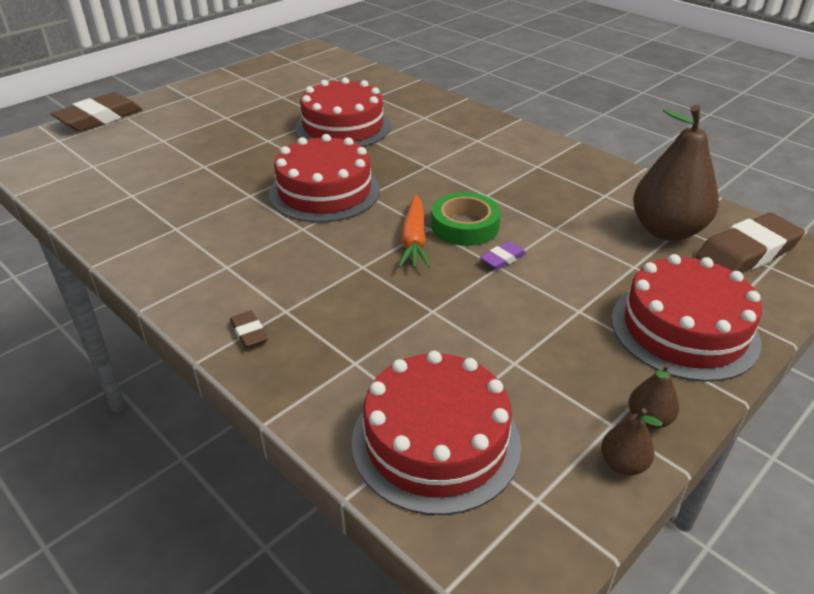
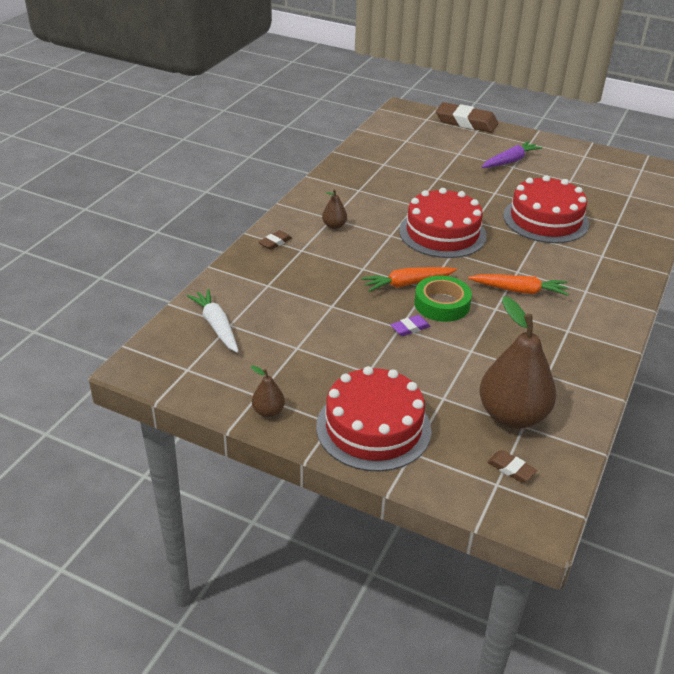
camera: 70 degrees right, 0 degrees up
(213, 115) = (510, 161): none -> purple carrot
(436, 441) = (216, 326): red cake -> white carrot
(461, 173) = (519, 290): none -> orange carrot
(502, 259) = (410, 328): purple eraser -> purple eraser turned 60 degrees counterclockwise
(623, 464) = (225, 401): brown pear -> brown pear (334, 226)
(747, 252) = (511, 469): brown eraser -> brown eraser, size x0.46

- - -

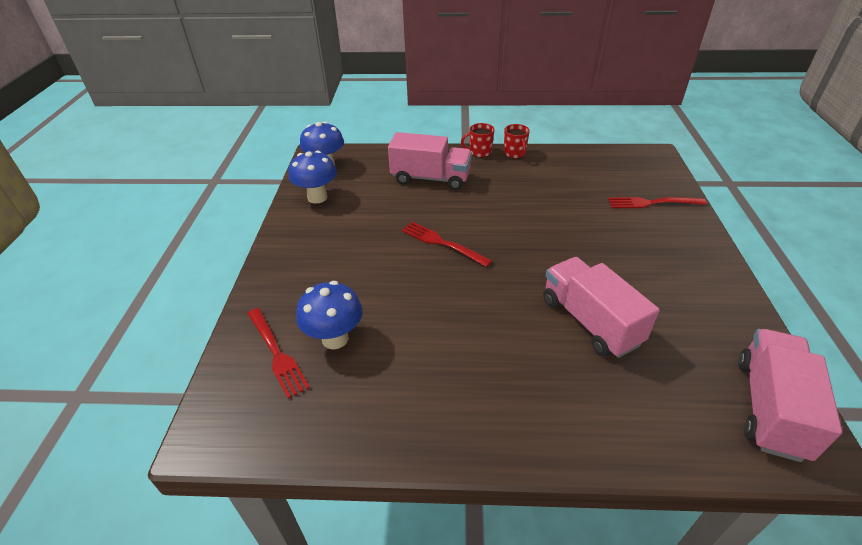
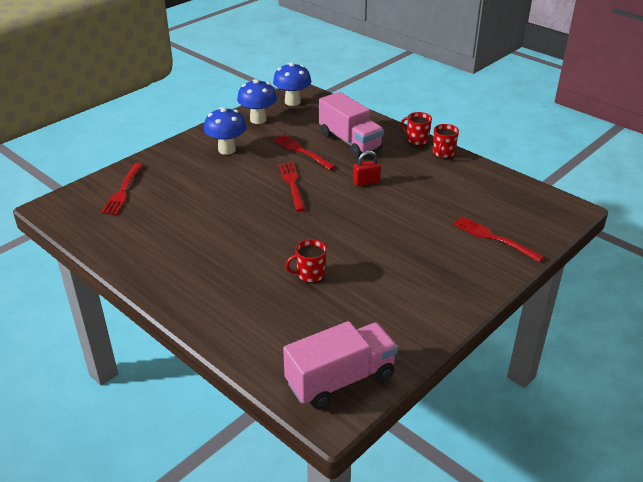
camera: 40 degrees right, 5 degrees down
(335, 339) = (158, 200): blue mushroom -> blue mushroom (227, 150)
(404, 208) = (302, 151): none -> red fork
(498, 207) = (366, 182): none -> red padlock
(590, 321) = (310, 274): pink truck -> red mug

- - -

PROBLEM TO WORK ON
In the data above, which lines include "eraser"? Return those lines.

SOLUTION TO THIS EXERCISE
(502, 259) = (410, 328): purple eraser -> purple eraser turned 60 degrees counterclockwise
(747, 252) = (511, 469): brown eraser -> brown eraser, size x0.46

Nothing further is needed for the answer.